PROVIDED INFORMATION:
++++++++++

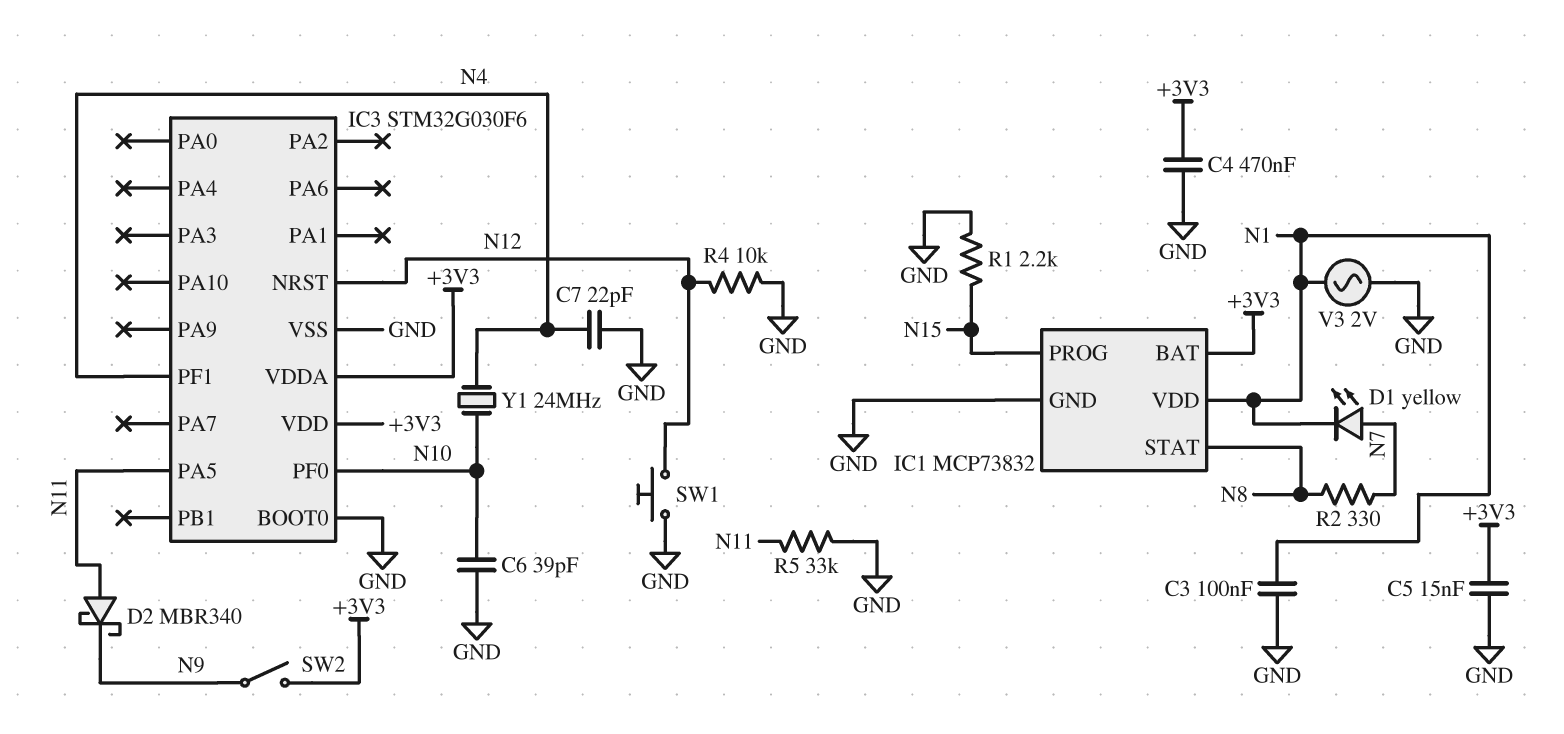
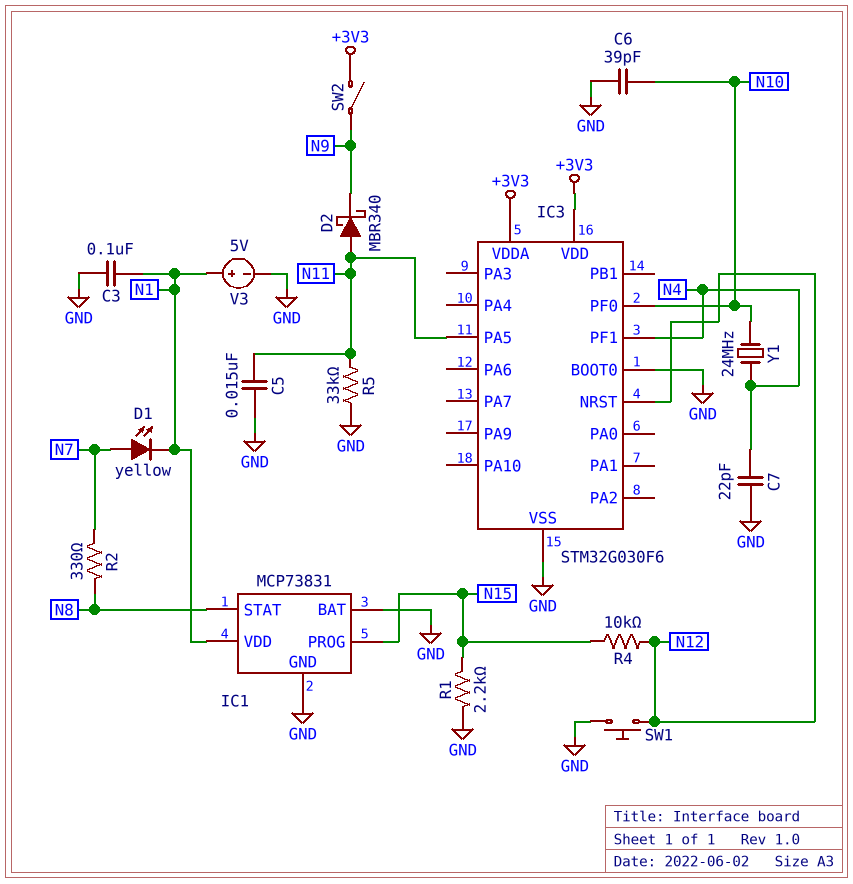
C4: 470nF (+3V3, GND) -> none
C5: 15nF (+3V3, GND) -> 15nF (GND, N11)
IC1: MCP73832 -> MCP73831
IC1 pin BAT: +3V3 -> GND
R4: 10k (GND, N12) -> 10k (N12, N15)
V3: AC 2V (GND, N1) -> 5V (plus N1, minus GND)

++++++++++

WHAT IS BEING ASKED: Using the data above, write out every line exactly, leaving the images behind.

EXERCISE OUTPUT:
C4: 470nF (+3V3, GND) -> none
C5: 15nF (+3V3, GND) -> 15nF (GND, N11)
IC1: MCP73832 -> MCP73831
IC1 pin BAT: +3V3 -> GND
R4: 10k (GND, N12) -> 10k (N12, N15)
V3: AC 2V (GND, N1) -> 5V (plus N1, minus GND)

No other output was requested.